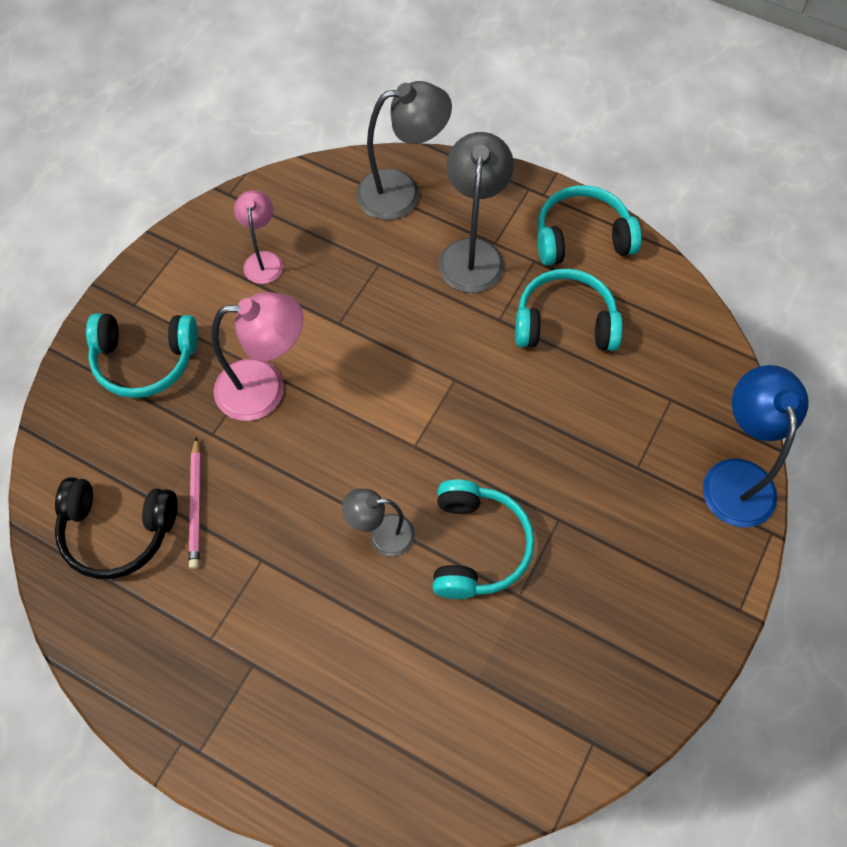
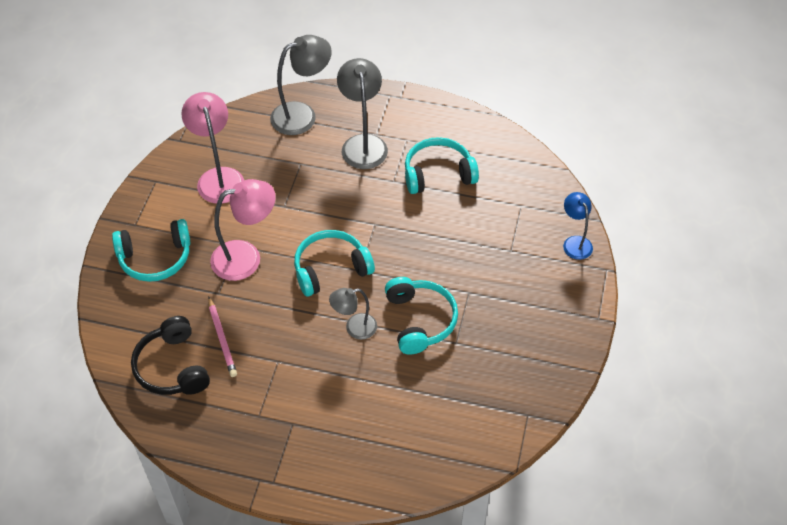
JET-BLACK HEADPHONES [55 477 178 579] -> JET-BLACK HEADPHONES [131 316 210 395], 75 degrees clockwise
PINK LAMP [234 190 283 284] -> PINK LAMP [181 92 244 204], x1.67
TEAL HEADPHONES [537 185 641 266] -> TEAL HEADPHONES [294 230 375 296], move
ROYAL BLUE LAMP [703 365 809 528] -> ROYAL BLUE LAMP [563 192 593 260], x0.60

+---+

■ **Exercise brief**
None of the pictures belong in the copy; transcribe the rest of the data exactly.

■ **Task solution**
JET-BLACK HEADPHONES [55 477 178 579] -> JET-BLACK HEADPHONES [131 316 210 395], 75 degrees clockwise
PINK LAMP [234 190 283 284] -> PINK LAMP [181 92 244 204], x1.67
TEAL HEADPHONES [537 185 641 266] -> TEAL HEADPHONES [294 230 375 296], move
ROYAL BLUE LAMP [703 365 809 528] -> ROYAL BLUE LAMP [563 192 593 260], x0.60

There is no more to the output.